RECORDS PROVIDED:

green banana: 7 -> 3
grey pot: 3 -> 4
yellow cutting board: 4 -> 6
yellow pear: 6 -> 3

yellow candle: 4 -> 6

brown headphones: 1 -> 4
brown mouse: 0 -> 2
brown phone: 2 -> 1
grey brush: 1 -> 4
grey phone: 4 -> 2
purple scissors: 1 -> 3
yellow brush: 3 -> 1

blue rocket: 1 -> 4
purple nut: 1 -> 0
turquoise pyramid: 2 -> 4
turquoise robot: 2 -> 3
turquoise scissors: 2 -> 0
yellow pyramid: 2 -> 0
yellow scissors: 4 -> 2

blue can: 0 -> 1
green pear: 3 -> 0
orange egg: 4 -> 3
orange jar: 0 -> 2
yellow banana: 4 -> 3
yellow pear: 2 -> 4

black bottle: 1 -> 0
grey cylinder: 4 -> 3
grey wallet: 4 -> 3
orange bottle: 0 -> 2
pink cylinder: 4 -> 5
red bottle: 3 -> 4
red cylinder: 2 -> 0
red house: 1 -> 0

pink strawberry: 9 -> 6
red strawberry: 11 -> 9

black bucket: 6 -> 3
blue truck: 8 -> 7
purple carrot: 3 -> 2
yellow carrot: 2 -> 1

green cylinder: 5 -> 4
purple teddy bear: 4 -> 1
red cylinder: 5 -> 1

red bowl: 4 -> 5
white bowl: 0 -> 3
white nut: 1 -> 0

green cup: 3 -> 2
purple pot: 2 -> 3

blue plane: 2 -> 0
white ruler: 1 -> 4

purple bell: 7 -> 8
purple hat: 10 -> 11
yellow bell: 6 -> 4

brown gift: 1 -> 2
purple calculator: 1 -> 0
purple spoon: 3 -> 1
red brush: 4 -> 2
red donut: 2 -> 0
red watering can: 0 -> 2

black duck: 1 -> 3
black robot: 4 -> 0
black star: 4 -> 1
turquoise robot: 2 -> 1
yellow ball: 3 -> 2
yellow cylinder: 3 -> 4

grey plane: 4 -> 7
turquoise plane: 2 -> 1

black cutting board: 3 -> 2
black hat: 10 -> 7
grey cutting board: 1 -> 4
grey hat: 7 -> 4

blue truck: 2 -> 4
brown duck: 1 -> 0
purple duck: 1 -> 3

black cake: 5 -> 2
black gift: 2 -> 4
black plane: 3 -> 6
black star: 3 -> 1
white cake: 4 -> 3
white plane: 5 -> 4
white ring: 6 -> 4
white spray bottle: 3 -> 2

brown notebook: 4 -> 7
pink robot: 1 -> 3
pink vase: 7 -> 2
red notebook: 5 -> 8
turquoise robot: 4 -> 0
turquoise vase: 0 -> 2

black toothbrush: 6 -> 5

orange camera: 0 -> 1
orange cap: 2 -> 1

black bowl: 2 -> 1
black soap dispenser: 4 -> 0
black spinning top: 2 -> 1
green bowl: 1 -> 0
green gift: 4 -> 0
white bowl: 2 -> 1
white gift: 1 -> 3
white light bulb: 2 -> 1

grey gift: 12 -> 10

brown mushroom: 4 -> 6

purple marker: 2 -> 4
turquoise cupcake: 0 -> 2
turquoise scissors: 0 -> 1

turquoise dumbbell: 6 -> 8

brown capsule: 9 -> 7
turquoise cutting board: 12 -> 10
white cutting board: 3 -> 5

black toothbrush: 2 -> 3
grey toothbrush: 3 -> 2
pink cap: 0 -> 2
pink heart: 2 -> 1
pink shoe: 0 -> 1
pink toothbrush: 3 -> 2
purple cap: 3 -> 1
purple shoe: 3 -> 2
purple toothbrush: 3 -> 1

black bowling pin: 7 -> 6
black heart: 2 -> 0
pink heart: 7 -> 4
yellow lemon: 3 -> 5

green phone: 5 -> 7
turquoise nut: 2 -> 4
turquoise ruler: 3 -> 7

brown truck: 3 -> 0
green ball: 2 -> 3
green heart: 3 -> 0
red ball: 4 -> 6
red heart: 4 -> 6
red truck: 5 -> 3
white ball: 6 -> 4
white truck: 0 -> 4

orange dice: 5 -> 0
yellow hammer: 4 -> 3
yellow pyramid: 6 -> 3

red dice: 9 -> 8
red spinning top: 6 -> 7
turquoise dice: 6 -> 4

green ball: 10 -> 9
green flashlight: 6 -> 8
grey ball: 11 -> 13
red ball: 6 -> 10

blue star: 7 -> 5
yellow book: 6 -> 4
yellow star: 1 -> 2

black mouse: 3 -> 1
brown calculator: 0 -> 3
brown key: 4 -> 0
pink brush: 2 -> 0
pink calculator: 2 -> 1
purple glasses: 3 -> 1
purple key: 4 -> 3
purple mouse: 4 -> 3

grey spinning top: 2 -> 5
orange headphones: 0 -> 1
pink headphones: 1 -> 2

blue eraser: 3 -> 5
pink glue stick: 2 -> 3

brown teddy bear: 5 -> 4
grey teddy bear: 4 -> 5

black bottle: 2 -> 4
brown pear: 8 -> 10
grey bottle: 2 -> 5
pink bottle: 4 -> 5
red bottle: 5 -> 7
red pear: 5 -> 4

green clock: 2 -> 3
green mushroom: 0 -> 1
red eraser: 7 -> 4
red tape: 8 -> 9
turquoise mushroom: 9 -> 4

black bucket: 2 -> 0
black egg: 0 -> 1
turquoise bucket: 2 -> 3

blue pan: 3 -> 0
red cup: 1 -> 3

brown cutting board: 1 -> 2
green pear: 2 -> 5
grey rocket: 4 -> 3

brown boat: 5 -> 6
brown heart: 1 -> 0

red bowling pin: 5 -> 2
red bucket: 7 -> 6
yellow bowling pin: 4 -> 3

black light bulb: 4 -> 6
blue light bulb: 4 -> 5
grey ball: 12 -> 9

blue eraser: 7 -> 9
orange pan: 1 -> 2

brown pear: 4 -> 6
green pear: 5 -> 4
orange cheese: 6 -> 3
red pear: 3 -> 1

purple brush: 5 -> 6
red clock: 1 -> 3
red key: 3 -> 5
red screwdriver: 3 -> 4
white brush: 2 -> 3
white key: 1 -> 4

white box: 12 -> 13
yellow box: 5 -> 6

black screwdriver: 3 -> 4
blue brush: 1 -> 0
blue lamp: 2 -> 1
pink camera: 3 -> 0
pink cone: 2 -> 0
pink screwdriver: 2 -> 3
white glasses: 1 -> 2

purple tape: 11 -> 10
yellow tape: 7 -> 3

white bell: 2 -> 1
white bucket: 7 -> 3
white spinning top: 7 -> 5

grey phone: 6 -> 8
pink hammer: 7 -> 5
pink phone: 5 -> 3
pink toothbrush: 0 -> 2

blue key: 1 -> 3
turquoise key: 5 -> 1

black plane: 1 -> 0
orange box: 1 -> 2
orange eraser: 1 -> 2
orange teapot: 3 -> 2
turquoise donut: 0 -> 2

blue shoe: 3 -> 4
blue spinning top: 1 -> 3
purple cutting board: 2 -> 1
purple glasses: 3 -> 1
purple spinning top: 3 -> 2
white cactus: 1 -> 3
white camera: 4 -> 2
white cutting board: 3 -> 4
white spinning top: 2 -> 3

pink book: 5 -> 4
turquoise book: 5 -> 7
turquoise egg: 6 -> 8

WHAT THIS TASK INVOLVES: Each record is to be repeated exactly.

THE ANSWER:
green banana: 7 -> 3
grey pot: 3 -> 4
yellow cutting board: 4 -> 6
yellow pear: 6 -> 3

yellow candle: 4 -> 6

brown headphones: 1 -> 4
brown mouse: 0 -> 2
brown phone: 2 -> 1
grey brush: 1 -> 4
grey phone: 4 -> 2
purple scissors: 1 -> 3
yellow brush: 3 -> 1

blue rocket: 1 -> 4
purple nut: 1 -> 0
turquoise pyramid: 2 -> 4
turquoise robot: 2 -> 3
turquoise scissors: 2 -> 0
yellow pyramid: 2 -> 0
yellow scissors: 4 -> 2

blue can: 0 -> 1
green pear: 3 -> 0
orange egg: 4 -> 3
orange jar: 0 -> 2
yellow banana: 4 -> 3
yellow pear: 2 -> 4

black bottle: 1 -> 0
grey cylinder: 4 -> 3
grey wallet: 4 -> 3
orange bottle: 0 -> 2
pink cylinder: 4 -> 5
red bottle: 3 -> 4
red cylinder: 2 -> 0
red house: 1 -> 0

pink strawberry: 9 -> 6
red strawberry: 11 -> 9

black bucket: 6 -> 3
blue truck: 8 -> 7
purple carrot: 3 -> 2
yellow carrot: 2 -> 1

green cylinder: 5 -> 4
purple teddy bear: 4 -> 1
red cylinder: 5 -> 1

red bowl: 4 -> 5
white bowl: 0 -> 3
white nut: 1 -> 0

green cup: 3 -> 2
purple pot: 2 -> 3

blue plane: 2 -> 0
white ruler: 1 -> 4

purple bell: 7 -> 8
purple hat: 10 -> 11
yellow bell: 6 -> 4

brown gift: 1 -> 2
purple calculator: 1 -> 0
purple spoon: 3 -> 1
red brush: 4 -> 2
red donut: 2 -> 0
red watering can: 0 -> 2

black duck: 1 -> 3
black robot: 4 -> 0
black star: 4 -> 1
turquoise robot: 2 -> 1
yellow ball: 3 -> 2
yellow cylinder: 3 -> 4

grey plane: 4 -> 7
turquoise plane: 2 -> 1

black cutting board: 3 -> 2
black hat: 10 -> 7
grey cutting board: 1 -> 4
grey hat: 7 -> 4

blue truck: 2 -> 4
brown duck: 1 -> 0
purple duck: 1 -> 3

black cake: 5 -> 2
black gift: 2 -> 4
black plane: 3 -> 6
black star: 3 -> 1
white cake: 4 -> 3
white plane: 5 -> 4
white ring: 6 -> 4
white spray bottle: 3 -> 2

brown notebook: 4 -> 7
pink robot: 1 -> 3
pink vase: 7 -> 2
red notebook: 5 -> 8
turquoise robot: 4 -> 0
turquoise vase: 0 -> 2

black toothbrush: 6 -> 5

orange camera: 0 -> 1
orange cap: 2 -> 1

black bowl: 2 -> 1
black soap dispenser: 4 -> 0
black spinning top: 2 -> 1
green bowl: 1 -> 0
green gift: 4 -> 0
white bowl: 2 -> 1
white gift: 1 -> 3
white light bulb: 2 -> 1

grey gift: 12 -> 10

brown mushroom: 4 -> 6

purple marker: 2 -> 4
turquoise cupcake: 0 -> 2
turquoise scissors: 0 -> 1

turquoise dumbbell: 6 -> 8

brown capsule: 9 -> 7
turquoise cutting board: 12 -> 10
white cutting board: 3 -> 5

black toothbrush: 2 -> 3
grey toothbrush: 3 -> 2
pink cap: 0 -> 2
pink heart: 2 -> 1
pink shoe: 0 -> 1
pink toothbrush: 3 -> 2
purple cap: 3 -> 1
purple shoe: 3 -> 2
purple toothbrush: 3 -> 1

black bowling pin: 7 -> 6
black heart: 2 -> 0
pink heart: 7 -> 4
yellow lemon: 3 -> 5

green phone: 5 -> 7
turquoise nut: 2 -> 4
turquoise ruler: 3 -> 7

brown truck: 3 -> 0
green ball: 2 -> 3
green heart: 3 -> 0
red ball: 4 -> 6
red heart: 4 -> 6
red truck: 5 -> 3
white ball: 6 -> 4
white truck: 0 -> 4

orange dice: 5 -> 0
yellow hammer: 4 -> 3
yellow pyramid: 6 -> 3

red dice: 9 -> 8
red spinning top: 6 -> 7
turquoise dice: 6 -> 4

green ball: 10 -> 9
green flashlight: 6 -> 8
grey ball: 11 -> 13
red ball: 6 -> 10

blue star: 7 -> 5
yellow book: 6 -> 4
yellow star: 1 -> 2

black mouse: 3 -> 1
brown calculator: 0 -> 3
brown key: 4 -> 0
pink brush: 2 -> 0
pink calculator: 2 -> 1
purple glasses: 3 -> 1
purple key: 4 -> 3
purple mouse: 4 -> 3

grey spinning top: 2 -> 5
orange headphones: 0 -> 1
pink headphones: 1 -> 2

blue eraser: 3 -> 5
pink glue stick: 2 -> 3

brown teddy bear: 5 -> 4
grey teddy bear: 4 -> 5

black bottle: 2 -> 4
brown pear: 8 -> 10
grey bottle: 2 -> 5
pink bottle: 4 -> 5
red bottle: 5 -> 7
red pear: 5 -> 4

green clock: 2 -> 3
green mushroom: 0 -> 1
red eraser: 7 -> 4
red tape: 8 -> 9
turquoise mushroom: 9 -> 4

black bucket: 2 -> 0
black egg: 0 -> 1
turquoise bucket: 2 -> 3

blue pan: 3 -> 0
red cup: 1 -> 3

brown cutting board: 1 -> 2
green pear: 2 -> 5
grey rocket: 4 -> 3

brown boat: 5 -> 6
brown heart: 1 -> 0

red bowling pin: 5 -> 2
red bucket: 7 -> 6
yellow bowling pin: 4 -> 3

black light bulb: 4 -> 6
blue light bulb: 4 -> 5
grey ball: 12 -> 9

blue eraser: 7 -> 9
orange pan: 1 -> 2

brown pear: 4 -> 6
green pear: 5 -> 4
orange cheese: 6 -> 3
red pear: 3 -> 1

purple brush: 5 -> 6
red clock: 1 -> 3
red key: 3 -> 5
red screwdriver: 3 -> 4
white brush: 2 -> 3
white key: 1 -> 4

white box: 12 -> 13
yellow box: 5 -> 6

black screwdriver: 3 -> 4
blue brush: 1 -> 0
blue lamp: 2 -> 1
pink camera: 3 -> 0
pink cone: 2 -> 0
pink screwdriver: 2 -> 3
white glasses: 1 -> 2

purple tape: 11 -> 10
yellow tape: 7 -> 3

white bell: 2 -> 1
white bucket: 7 -> 3
white spinning top: 7 -> 5

grey phone: 6 -> 8
pink hammer: 7 -> 5
pink phone: 5 -> 3
pink toothbrush: 0 -> 2

blue key: 1 -> 3
turquoise key: 5 -> 1

black plane: 1 -> 0
orange box: 1 -> 2
orange eraser: 1 -> 2
orange teapot: 3 -> 2
turquoise donut: 0 -> 2

blue shoe: 3 -> 4
blue spinning top: 1 -> 3
purple cutting board: 2 -> 1
purple glasses: 3 -> 1
purple spinning top: 3 -> 2
white cactus: 1 -> 3
white camera: 4 -> 2
white cutting board: 3 -> 4
white spinning top: 2 -> 3

pink book: 5 -> 4
turquoise book: 5 -> 7
turquoise egg: 6 -> 8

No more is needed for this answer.